*Aim of the task*: Select from the records below every line that has the word "PEAR" in it.

(Scene images with change listings)
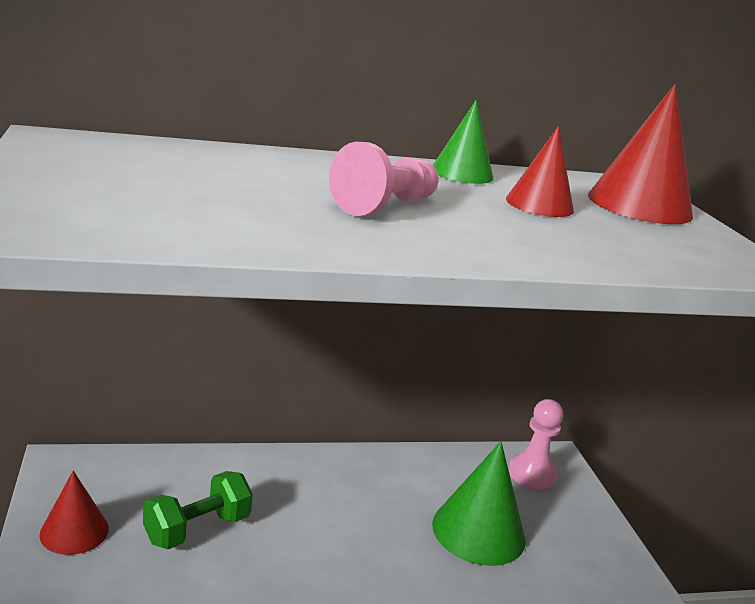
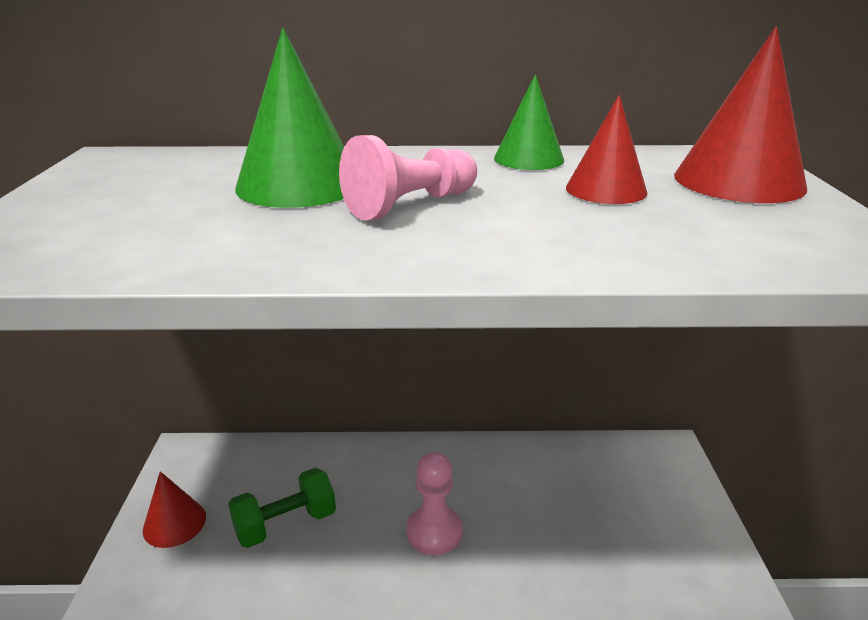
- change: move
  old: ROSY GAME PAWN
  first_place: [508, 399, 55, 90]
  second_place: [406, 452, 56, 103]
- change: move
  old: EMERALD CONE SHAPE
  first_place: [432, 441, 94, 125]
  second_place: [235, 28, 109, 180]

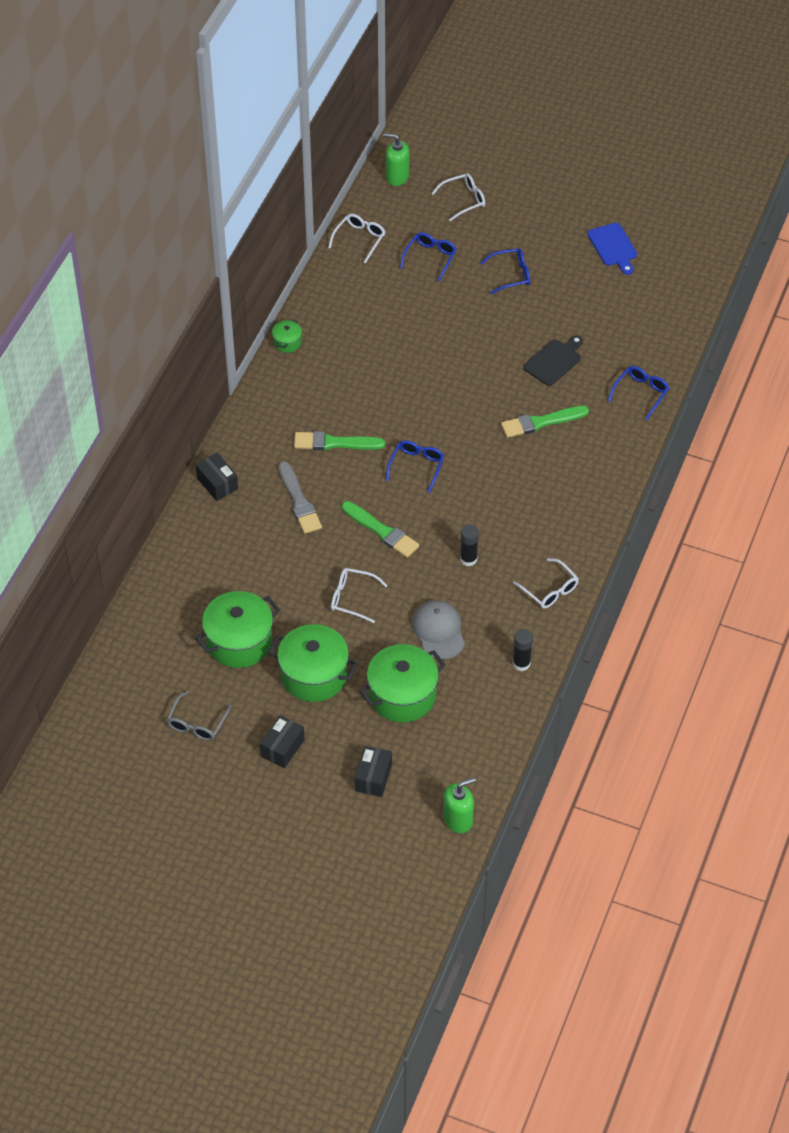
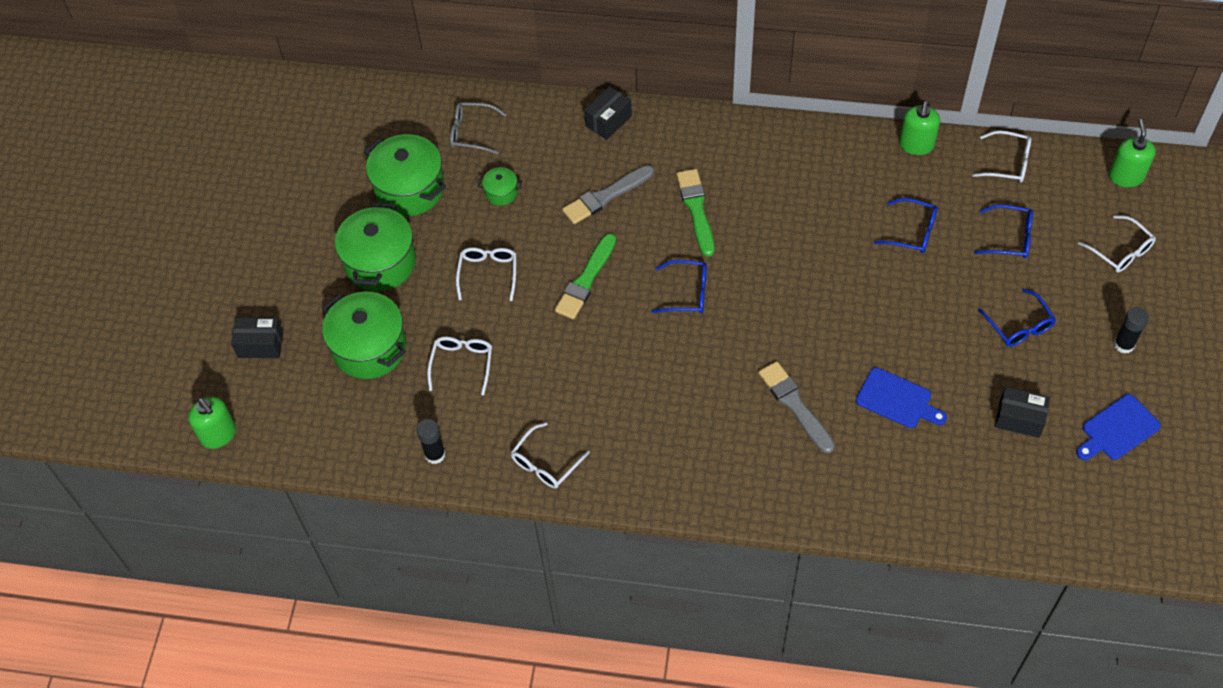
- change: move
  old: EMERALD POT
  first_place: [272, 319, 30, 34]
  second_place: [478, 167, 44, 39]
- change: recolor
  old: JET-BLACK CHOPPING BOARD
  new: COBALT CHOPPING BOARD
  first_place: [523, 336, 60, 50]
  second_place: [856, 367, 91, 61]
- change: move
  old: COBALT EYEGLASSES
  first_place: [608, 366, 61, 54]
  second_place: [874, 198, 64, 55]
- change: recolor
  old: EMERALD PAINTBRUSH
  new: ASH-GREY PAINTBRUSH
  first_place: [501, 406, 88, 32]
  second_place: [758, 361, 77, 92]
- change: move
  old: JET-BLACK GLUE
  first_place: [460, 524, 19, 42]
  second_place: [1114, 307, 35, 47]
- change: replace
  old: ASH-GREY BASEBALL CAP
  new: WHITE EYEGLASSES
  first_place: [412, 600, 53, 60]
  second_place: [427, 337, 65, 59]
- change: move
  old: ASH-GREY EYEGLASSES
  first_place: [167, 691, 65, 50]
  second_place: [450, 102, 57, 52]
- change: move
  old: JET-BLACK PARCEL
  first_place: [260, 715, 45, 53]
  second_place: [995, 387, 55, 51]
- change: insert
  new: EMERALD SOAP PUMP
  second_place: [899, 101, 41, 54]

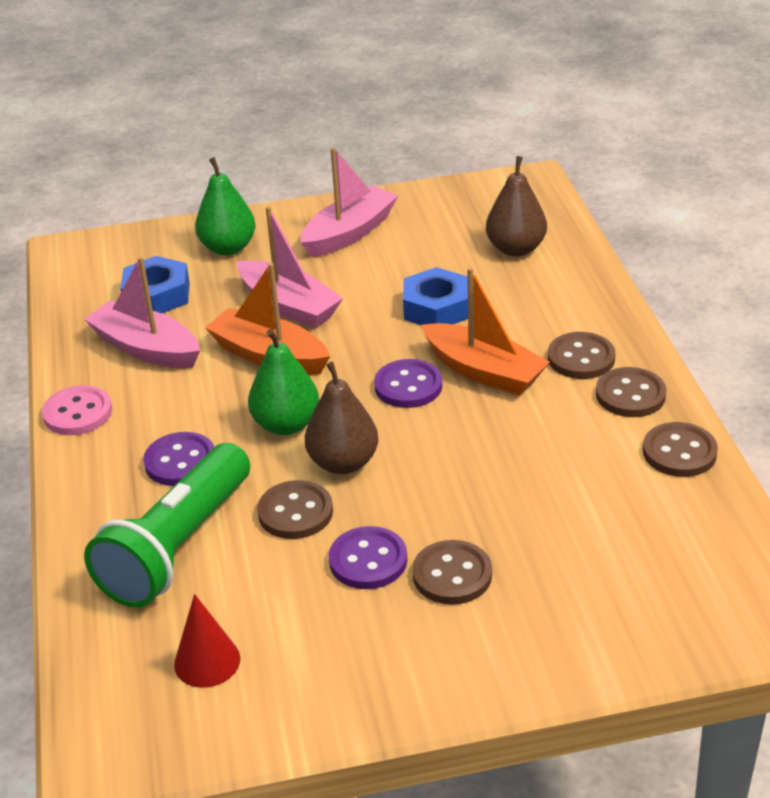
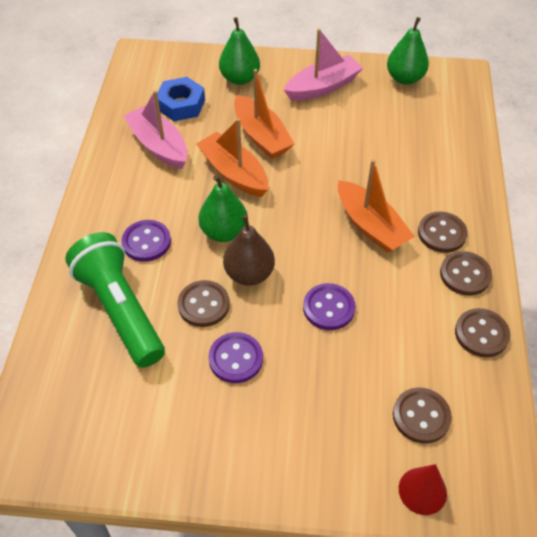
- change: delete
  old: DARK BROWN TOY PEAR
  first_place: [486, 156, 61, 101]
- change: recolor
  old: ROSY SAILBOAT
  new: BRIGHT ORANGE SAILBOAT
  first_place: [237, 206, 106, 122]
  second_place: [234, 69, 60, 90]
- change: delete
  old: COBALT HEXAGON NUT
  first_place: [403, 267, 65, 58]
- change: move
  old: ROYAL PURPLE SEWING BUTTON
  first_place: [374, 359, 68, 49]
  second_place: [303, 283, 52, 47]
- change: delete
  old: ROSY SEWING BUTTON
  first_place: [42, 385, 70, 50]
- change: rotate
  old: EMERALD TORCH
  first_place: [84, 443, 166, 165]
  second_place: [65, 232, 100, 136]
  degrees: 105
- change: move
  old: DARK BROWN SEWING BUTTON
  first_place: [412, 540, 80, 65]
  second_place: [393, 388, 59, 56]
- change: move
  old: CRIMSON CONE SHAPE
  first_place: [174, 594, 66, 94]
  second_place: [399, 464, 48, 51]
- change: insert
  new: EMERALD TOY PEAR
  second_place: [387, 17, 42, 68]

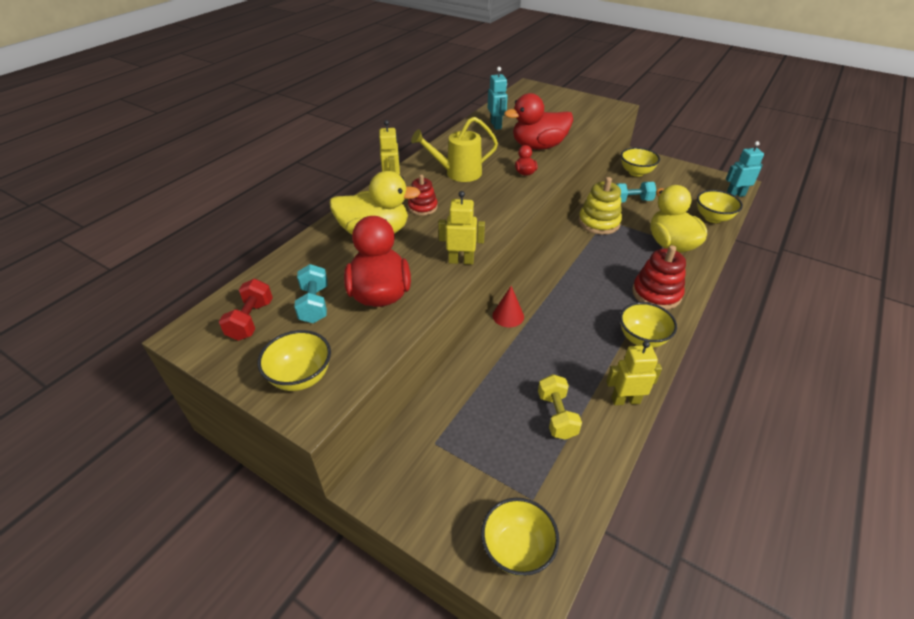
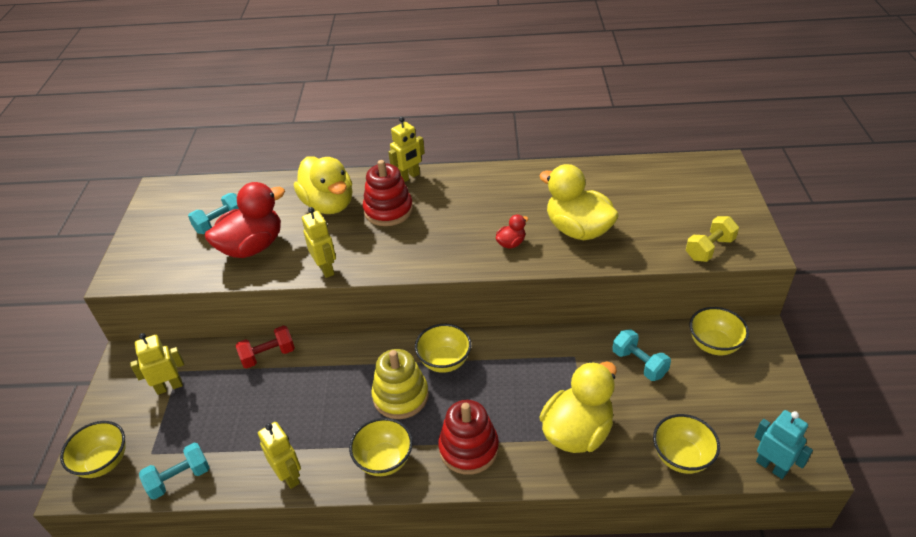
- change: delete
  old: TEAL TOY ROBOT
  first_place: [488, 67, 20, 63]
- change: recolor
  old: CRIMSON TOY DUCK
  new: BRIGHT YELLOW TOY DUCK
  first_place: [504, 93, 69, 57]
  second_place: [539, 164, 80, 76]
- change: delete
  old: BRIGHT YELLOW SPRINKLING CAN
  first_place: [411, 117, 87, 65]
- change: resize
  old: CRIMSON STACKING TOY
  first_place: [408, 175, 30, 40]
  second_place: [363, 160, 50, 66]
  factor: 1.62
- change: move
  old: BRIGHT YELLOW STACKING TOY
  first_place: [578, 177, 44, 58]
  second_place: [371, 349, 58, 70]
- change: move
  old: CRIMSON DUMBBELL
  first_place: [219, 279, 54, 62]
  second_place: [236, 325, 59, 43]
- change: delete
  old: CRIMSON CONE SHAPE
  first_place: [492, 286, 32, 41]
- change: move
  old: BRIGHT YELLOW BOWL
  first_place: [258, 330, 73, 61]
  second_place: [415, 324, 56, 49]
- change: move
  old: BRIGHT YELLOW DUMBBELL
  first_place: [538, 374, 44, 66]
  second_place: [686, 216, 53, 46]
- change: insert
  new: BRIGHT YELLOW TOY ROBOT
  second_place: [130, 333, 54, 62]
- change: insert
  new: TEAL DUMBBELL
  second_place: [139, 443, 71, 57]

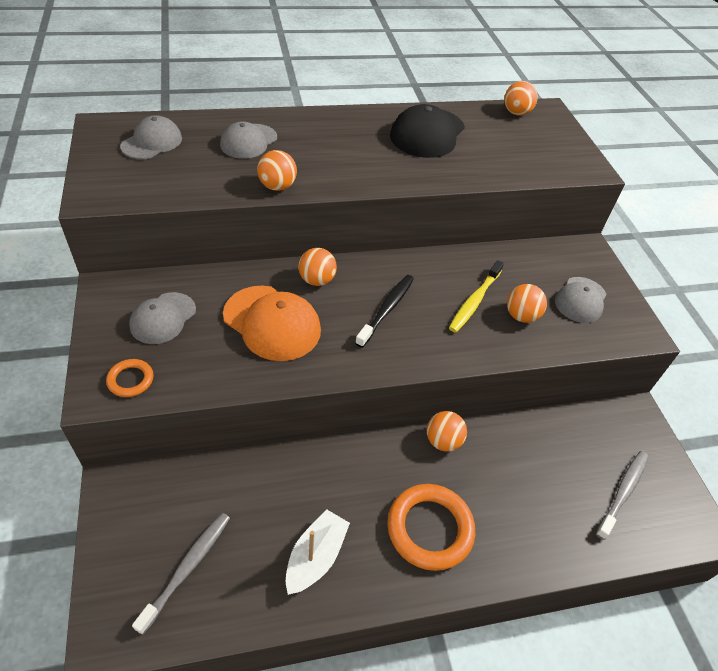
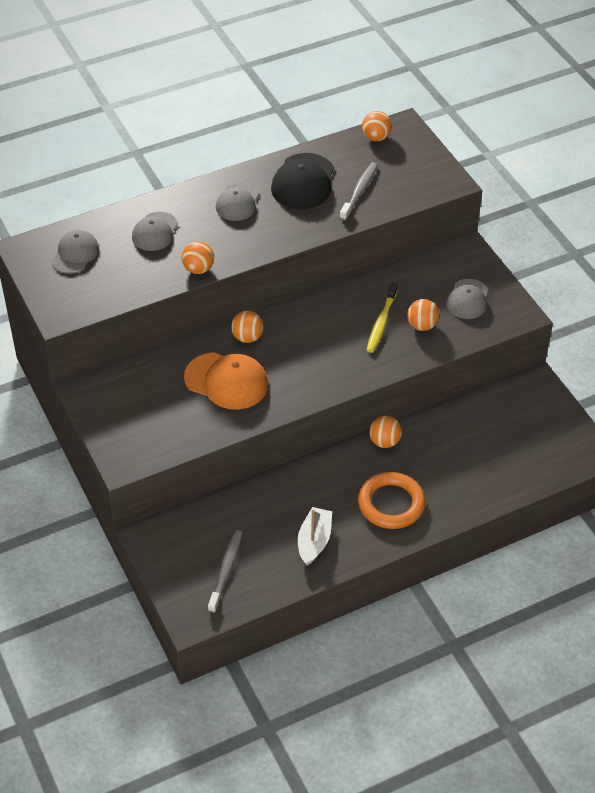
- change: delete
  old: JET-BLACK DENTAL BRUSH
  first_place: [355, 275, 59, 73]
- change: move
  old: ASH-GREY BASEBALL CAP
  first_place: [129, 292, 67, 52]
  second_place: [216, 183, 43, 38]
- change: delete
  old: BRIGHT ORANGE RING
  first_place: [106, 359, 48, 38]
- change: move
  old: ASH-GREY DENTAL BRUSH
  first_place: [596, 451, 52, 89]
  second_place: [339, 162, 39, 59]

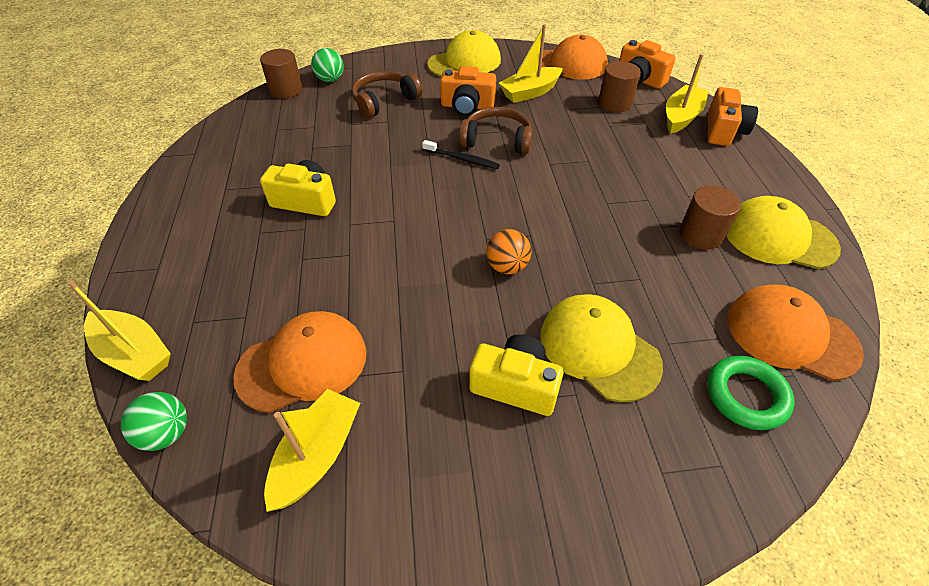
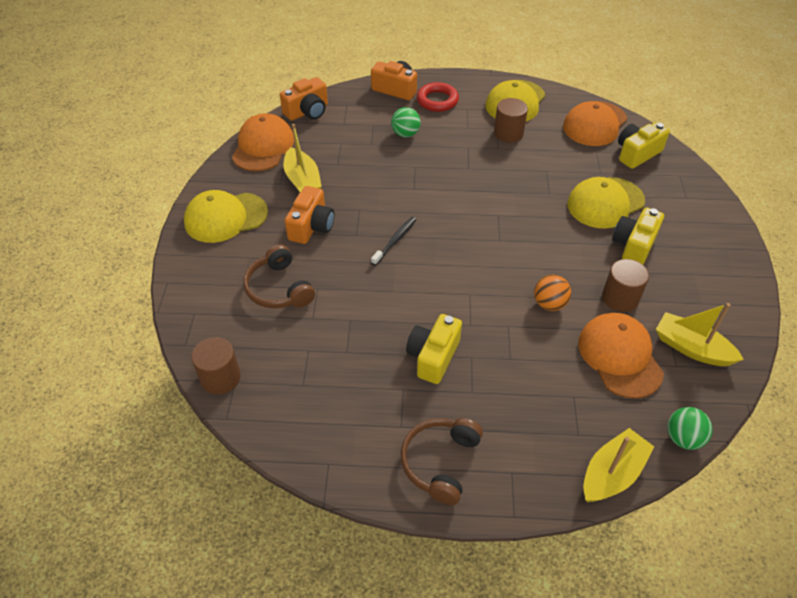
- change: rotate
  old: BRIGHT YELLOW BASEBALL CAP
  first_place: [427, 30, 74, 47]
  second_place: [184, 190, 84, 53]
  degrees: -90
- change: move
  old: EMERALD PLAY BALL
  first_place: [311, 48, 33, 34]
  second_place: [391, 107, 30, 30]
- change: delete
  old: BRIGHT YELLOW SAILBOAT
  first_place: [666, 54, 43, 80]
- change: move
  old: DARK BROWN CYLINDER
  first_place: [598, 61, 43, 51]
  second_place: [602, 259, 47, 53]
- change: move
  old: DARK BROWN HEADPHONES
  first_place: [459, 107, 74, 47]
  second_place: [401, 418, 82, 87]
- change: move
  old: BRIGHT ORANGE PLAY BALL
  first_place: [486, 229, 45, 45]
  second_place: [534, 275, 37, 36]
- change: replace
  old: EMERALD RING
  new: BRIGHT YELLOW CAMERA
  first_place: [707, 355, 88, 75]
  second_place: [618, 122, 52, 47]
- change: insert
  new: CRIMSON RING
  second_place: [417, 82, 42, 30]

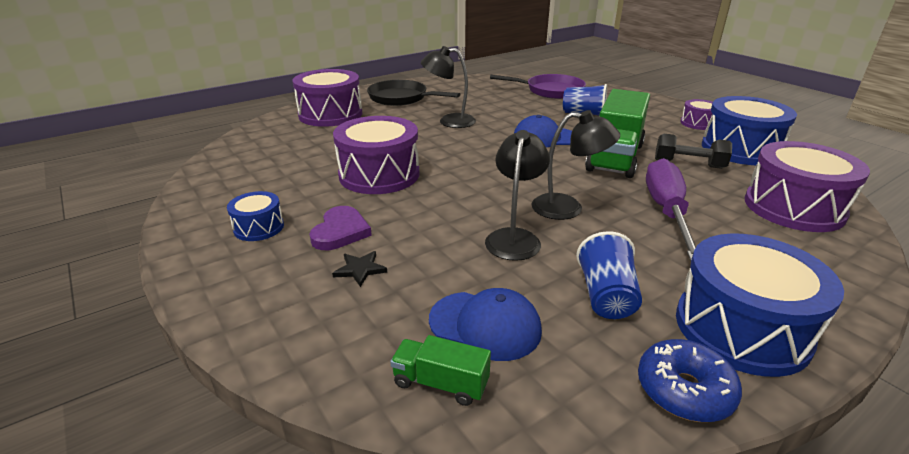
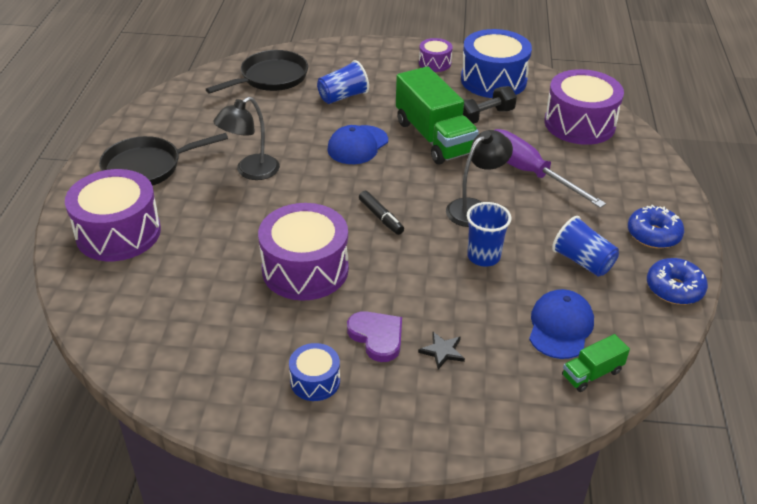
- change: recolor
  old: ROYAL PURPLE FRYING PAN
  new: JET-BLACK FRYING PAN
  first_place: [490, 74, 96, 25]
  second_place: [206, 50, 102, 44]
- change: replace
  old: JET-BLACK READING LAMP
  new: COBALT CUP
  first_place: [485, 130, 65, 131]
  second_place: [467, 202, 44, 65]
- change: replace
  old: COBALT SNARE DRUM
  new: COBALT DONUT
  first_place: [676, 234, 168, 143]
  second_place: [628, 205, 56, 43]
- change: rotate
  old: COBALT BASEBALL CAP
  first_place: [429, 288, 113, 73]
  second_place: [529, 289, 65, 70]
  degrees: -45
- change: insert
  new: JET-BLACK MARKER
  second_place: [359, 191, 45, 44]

*Exercise output*:
  old: DARK BROWN TOY PEAR
  new: EMERALD TOY PEAR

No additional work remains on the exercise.